▶ Problem to work on: Given the material below, repeat exactly the lines from the one containing "(482, 507) = (551, 119): black" through the final line, and nothing else.

▶ Recorded information:
┄┄┄┄┄┄┄┄┄┄┄┄┄┄┄┄┄┄┄┄

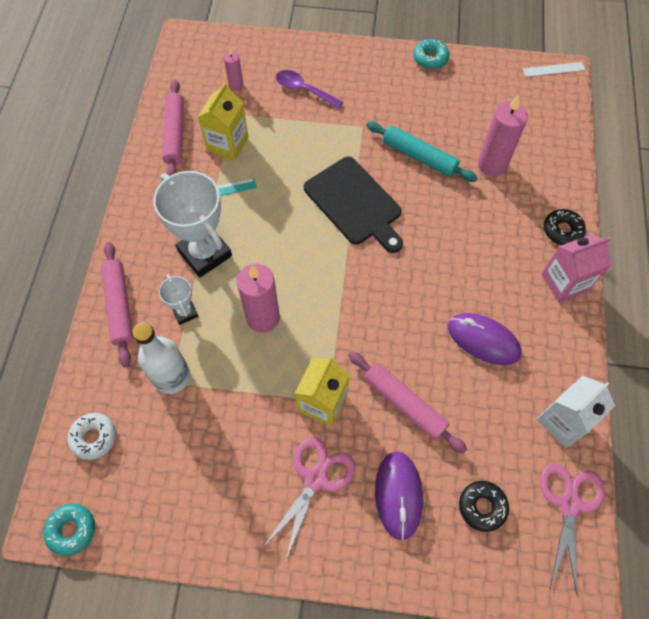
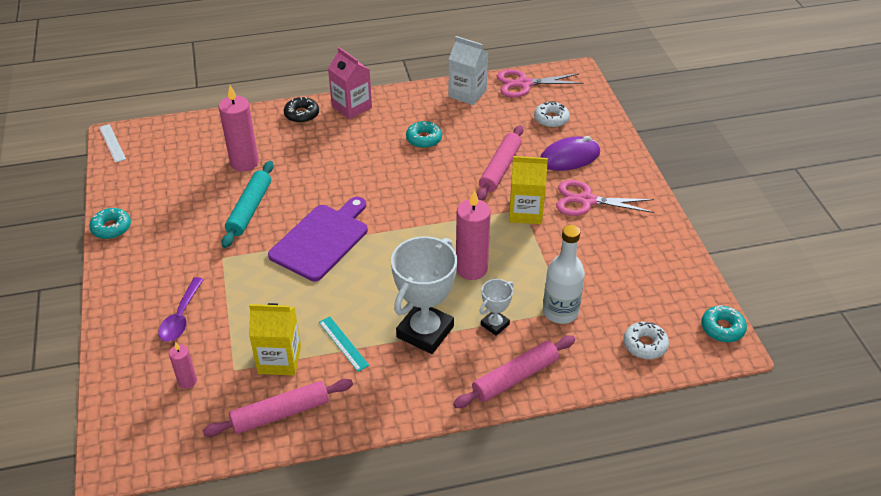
camera: 110 degrees left, 20 degrees down
(355, 203) = (321, 240): black cutting board -> purple cutting board
(482, 507) = (551, 119): black donut -> white donut
(483, 340) = (424, 139): purple mouse -> turquoise donut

┄┄┄┄┄┄┄┄┄┄┄┄┄┄┄┄┄┄┄┄

▶ Answer:
(482, 507) = (551, 119): black donut -> white donut
(483, 340) = (424, 139): purple mouse -> turquoise donut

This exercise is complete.